(Colored shape movement records)
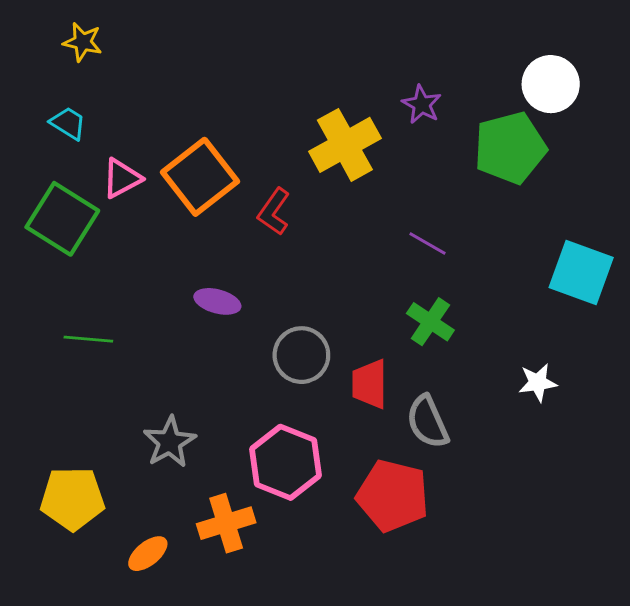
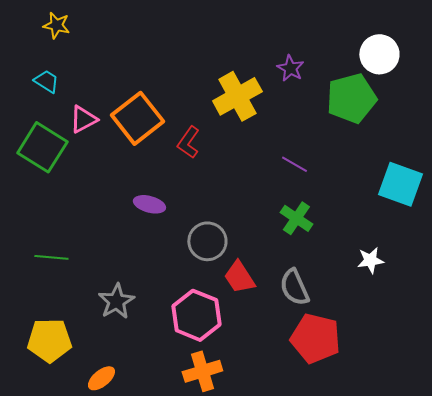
green line: (88, 339) -> (51, 257), moved
red trapezoid: (370, 384) -> (239, 277), moved, turned -33
red pentagon: (393, 496) -> (315, 338), moved
orange cross: (226, 523) -> (202, 371), moved

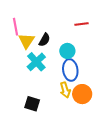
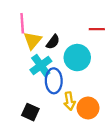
cyan circle: (67, 51) -> (77, 58), size x1.5
blue ellipse: (70, 70) -> (54, 81), moved

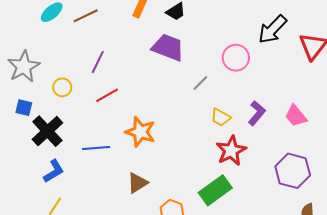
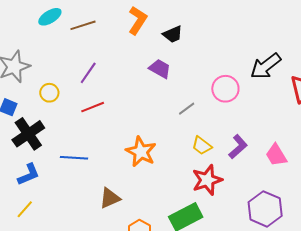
purple trapezoid: (168, 47) -> (160, 69), size x0.7
orange star: (140, 132) -> (141, 152), moved

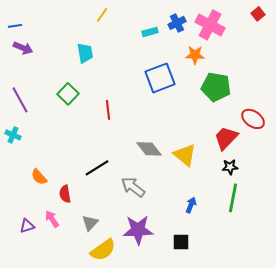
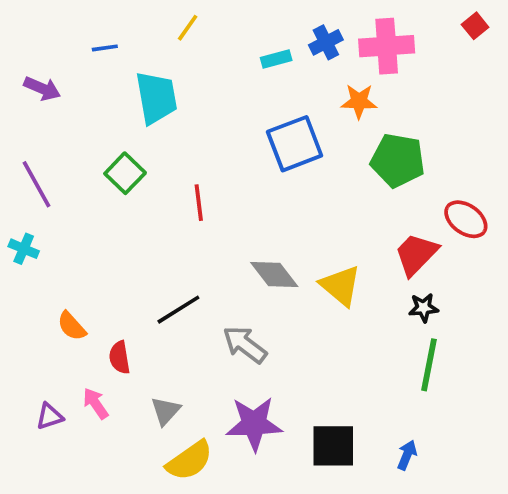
pink cross: (210, 25) -> (387, 46), turned -32
blue line: (15, 26) -> (105, 48), moved
cyan trapezoid: (85, 53) -> (156, 98), size x1.4
blue arrow: (191, 205) -> (407, 455), moved
black square: (181, 242) -> (333, 446), size x1.5

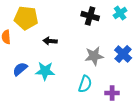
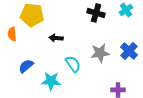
cyan star: (45, 71) -> (51, 81), moved
cyan semicircle: (85, 84) -> (73, 64), moved, turned -54

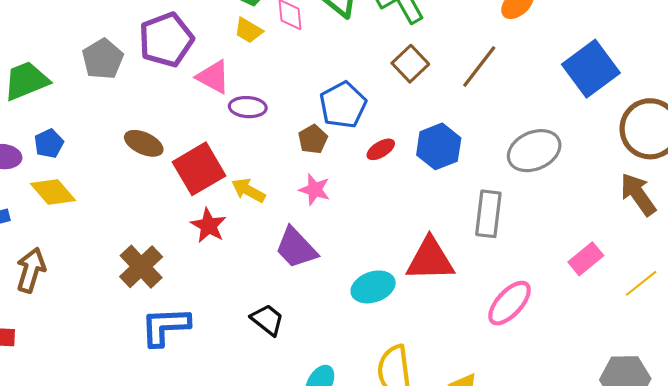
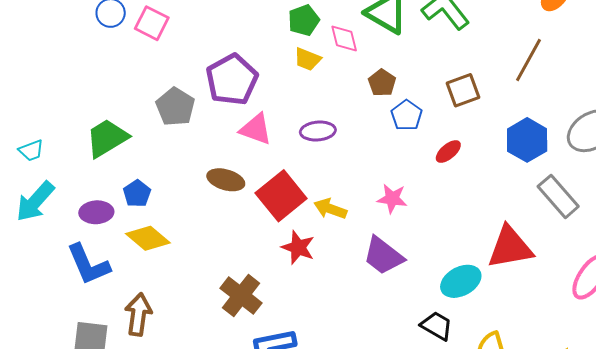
brown square: (410, 64) -> (463, 90), moved, turned 32
pink triangle: (213, 77) -> (256, 129), moved
blue pentagon: (343, 105) -> (407, 115), size x0.7
brown pentagon: (313, 139) -> (382, 83), moved
blue hexagon: (439, 146) -> (527, 140), moved
gray rectangle: (488, 214) -> (558, 196), turned -39
black trapezoid: (267, 320) -> (437, 326), moved

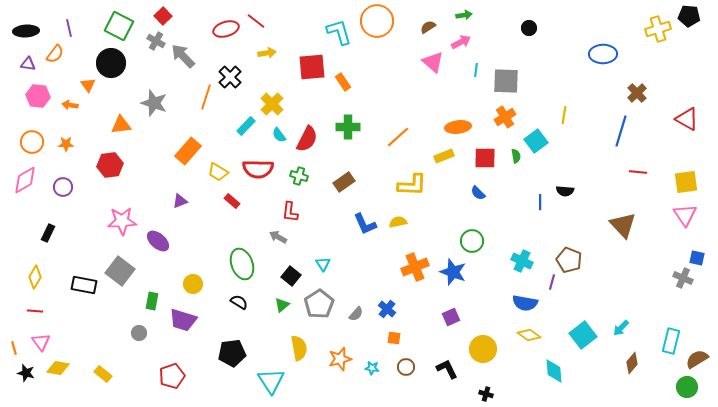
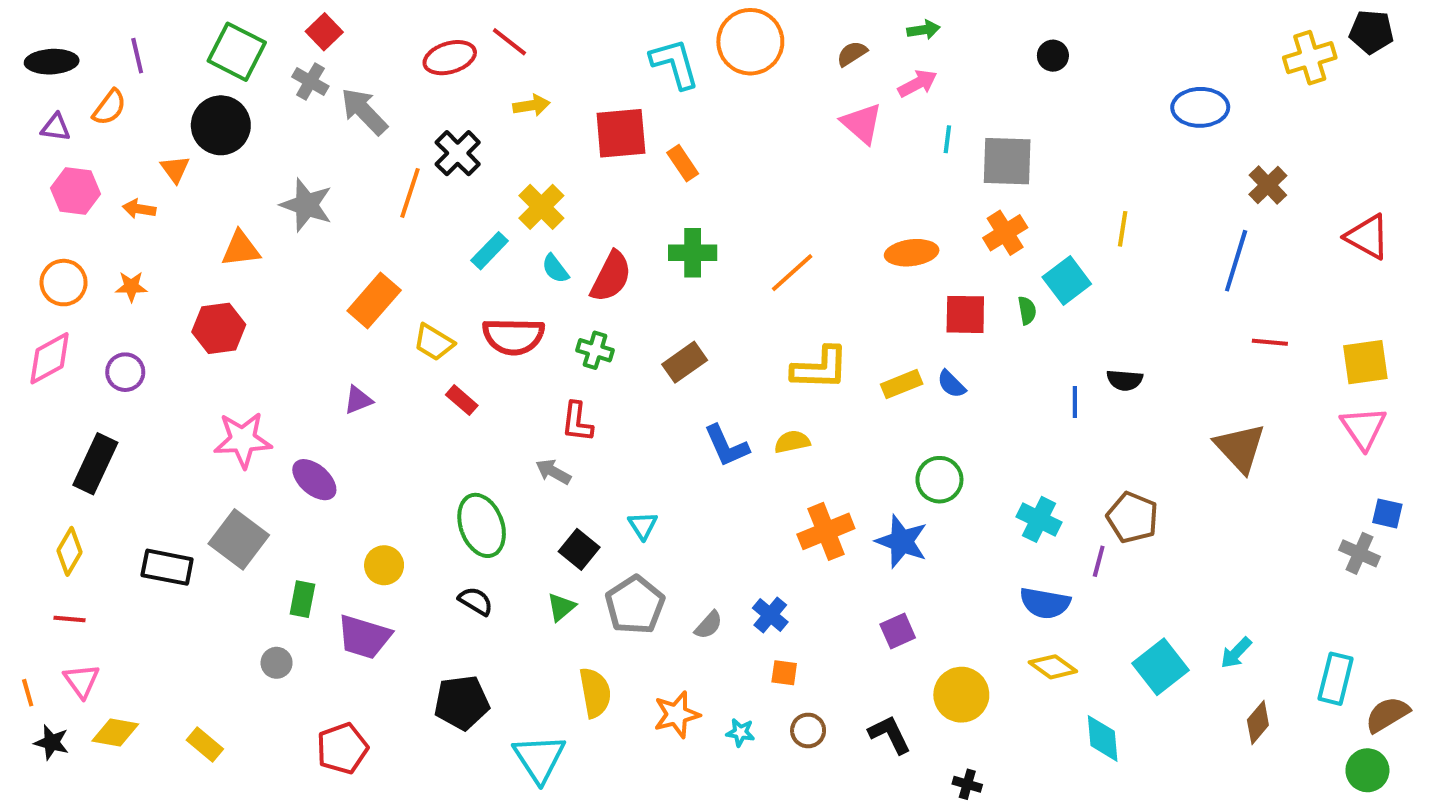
yellow rectangle: (444, 156) -> (902, 384), moved
black rectangle: (48, 233) -> (95, 464), size x1.6

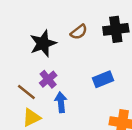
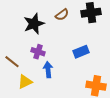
purple cross: (48, 79) -> (38, 52), turned -32
brown line: (26, 92) -> (12, 62), moved

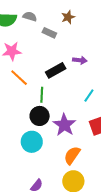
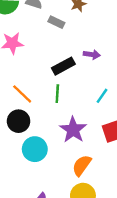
orange line: (19, 78) -> (22, 94), moved
green line: (42, 95) -> (57, 94), moved
black circle: (40, 116) -> (19, 121), moved

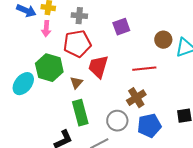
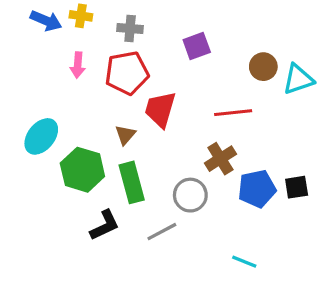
pink arrow: (46, 29) -> (78, 65), moved
green hexagon: (49, 68) -> (82, 170), moved
blue pentagon: (149, 126) -> (257, 189), moved

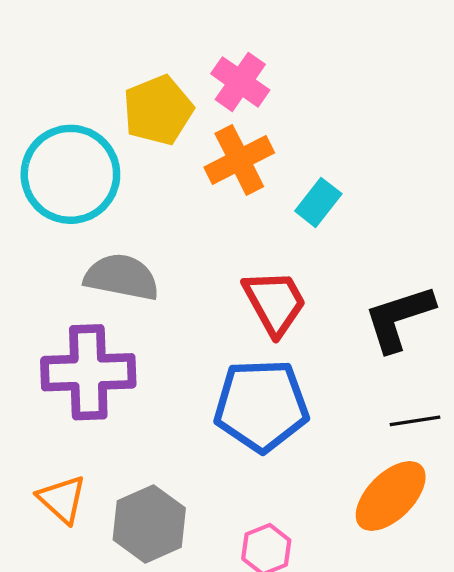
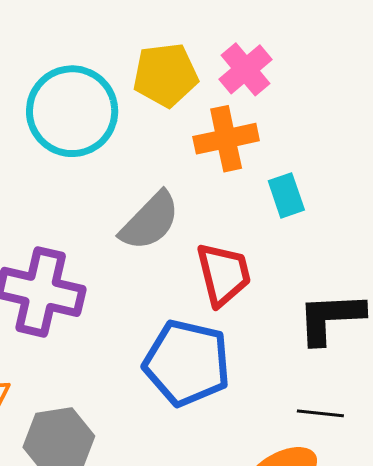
cyan rectangle: (318, 202) -> (286, 195), turned -72
gray semicircle: (122, 277) -> (150, 221), moved, turned 108

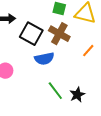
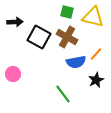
blue semicircle: (44, 59) -> (76, 62), moved
black star: (77, 95) -> (96, 80), moved

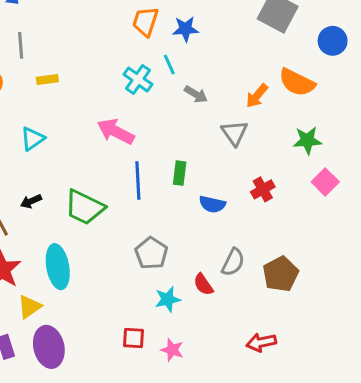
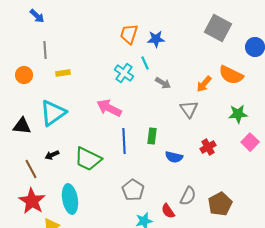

* _Description of the task_:
Within the records above, count the lines that include the string "black"; state the number and nothing else.

* _Output of the task_:
5